**Material provided**.
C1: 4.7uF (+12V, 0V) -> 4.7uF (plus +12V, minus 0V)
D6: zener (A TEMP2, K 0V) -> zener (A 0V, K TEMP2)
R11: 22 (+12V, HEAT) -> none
---
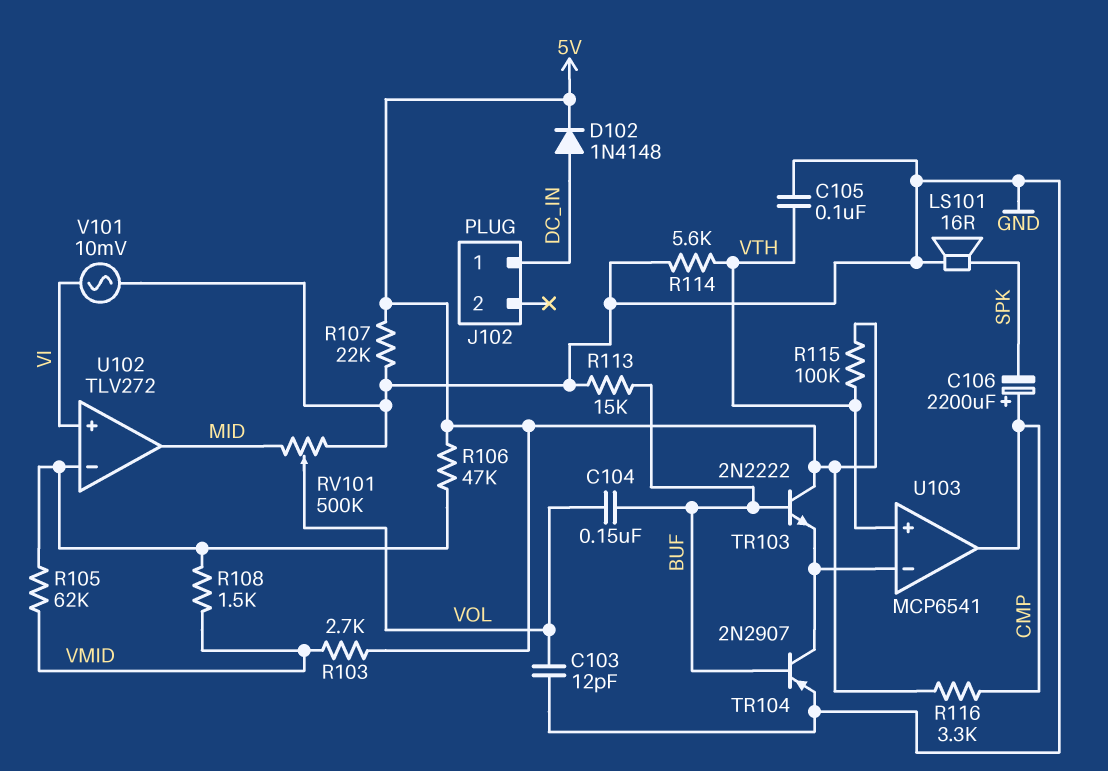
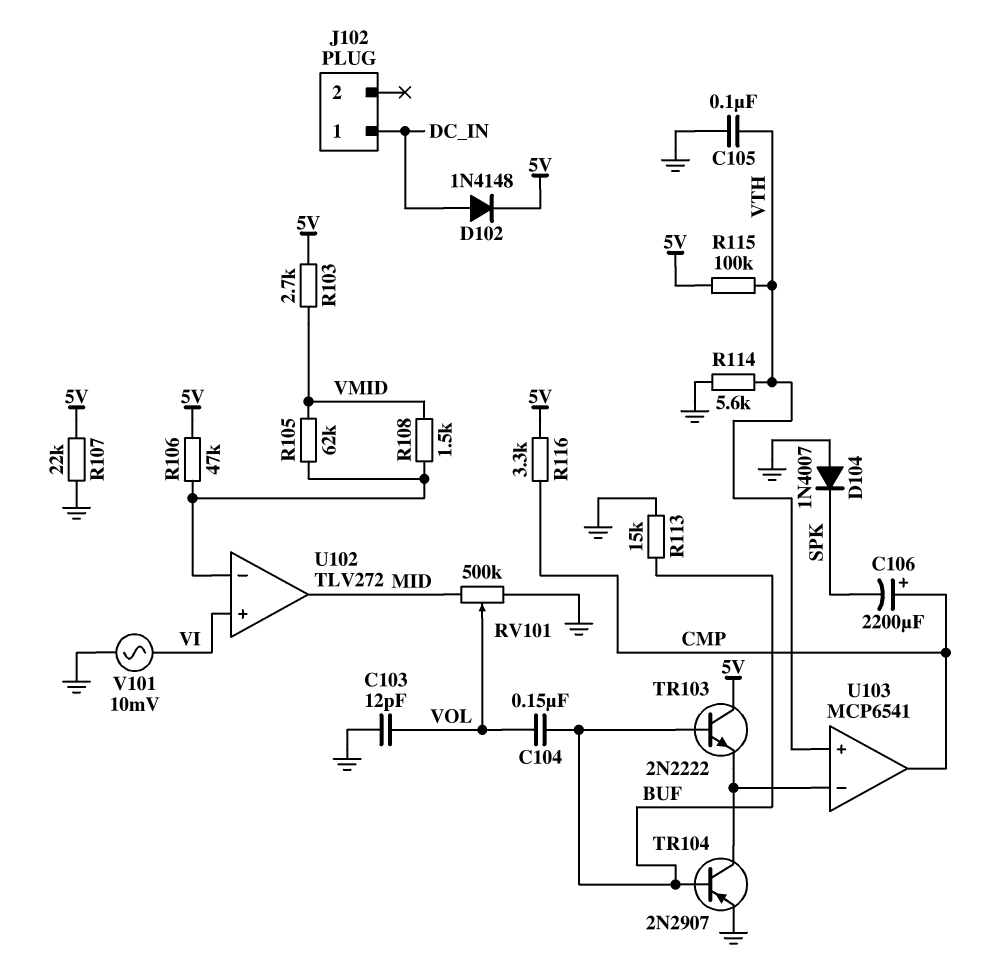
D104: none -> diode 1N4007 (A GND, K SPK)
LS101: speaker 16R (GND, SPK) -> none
==
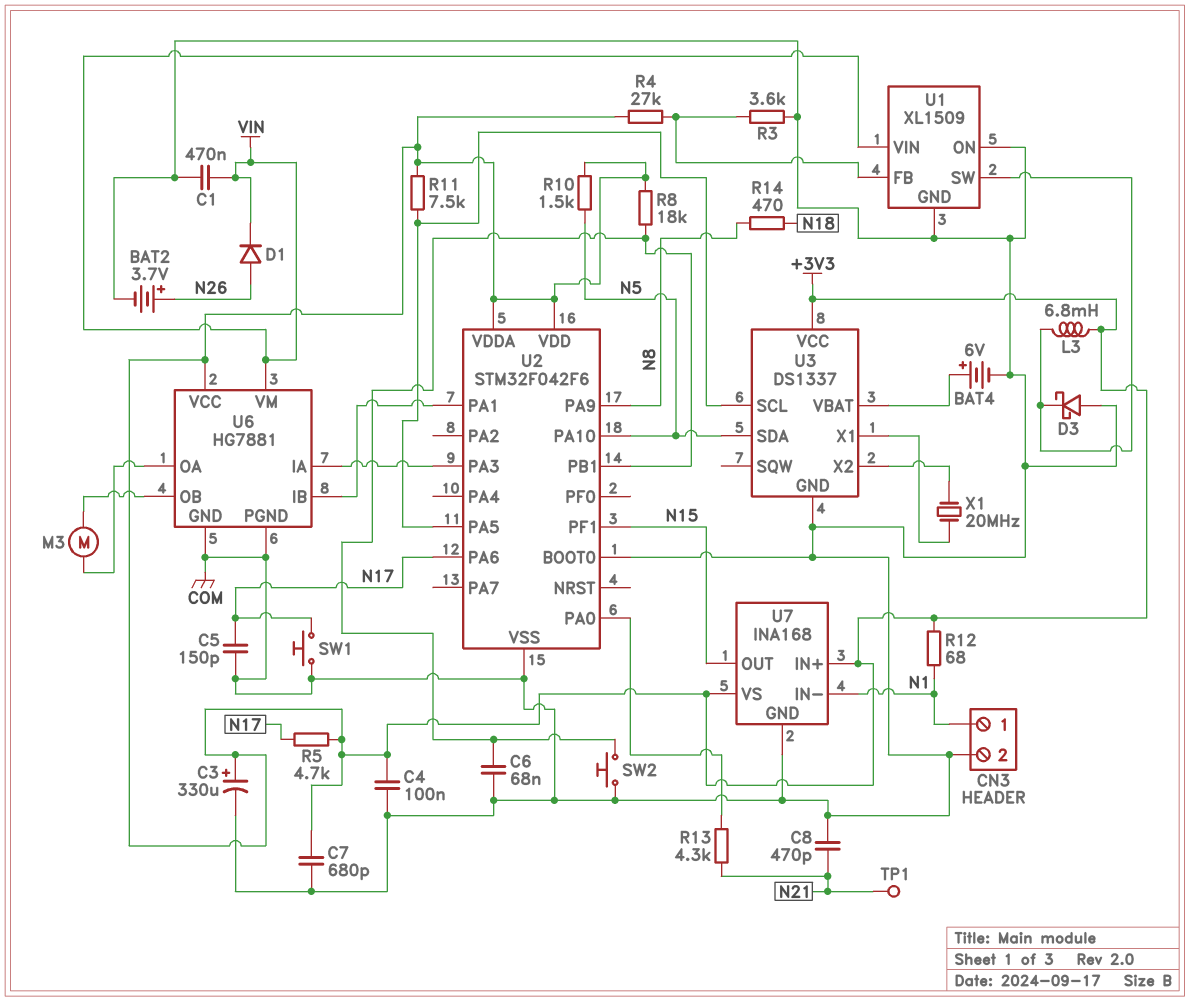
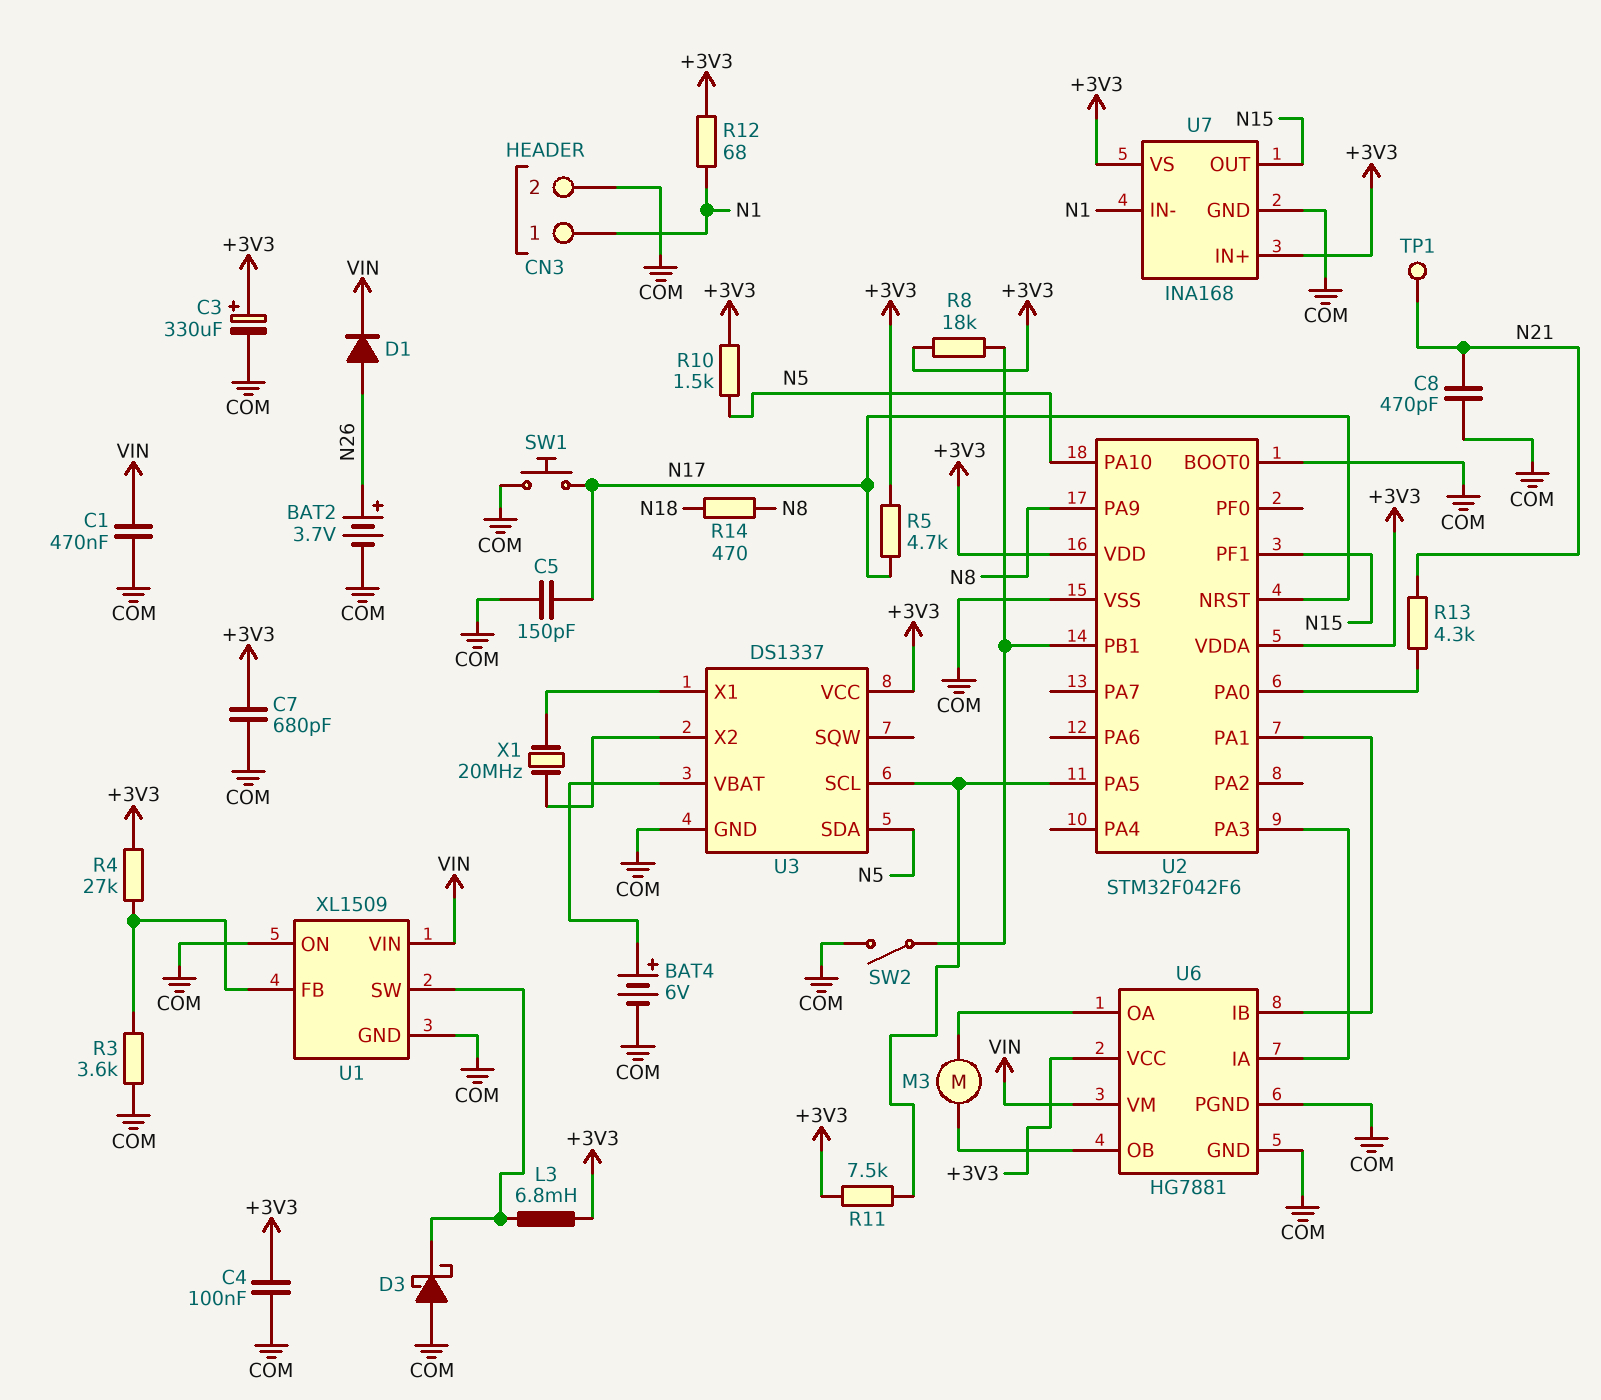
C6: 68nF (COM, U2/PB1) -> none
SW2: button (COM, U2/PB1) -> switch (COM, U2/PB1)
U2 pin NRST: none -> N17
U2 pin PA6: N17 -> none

**Task to complete**. Of the lines above, retype only those from the line containing "SW2: button (COM, U2/PB1)" through the line containing "U2 pin PA6: N17 -> none", including both, exactly.

**Solution for this problem**.
SW2: button (COM, U2/PB1) -> switch (COM, U2/PB1)
U2 pin NRST: none -> N17
U2 pin PA6: N17 -> none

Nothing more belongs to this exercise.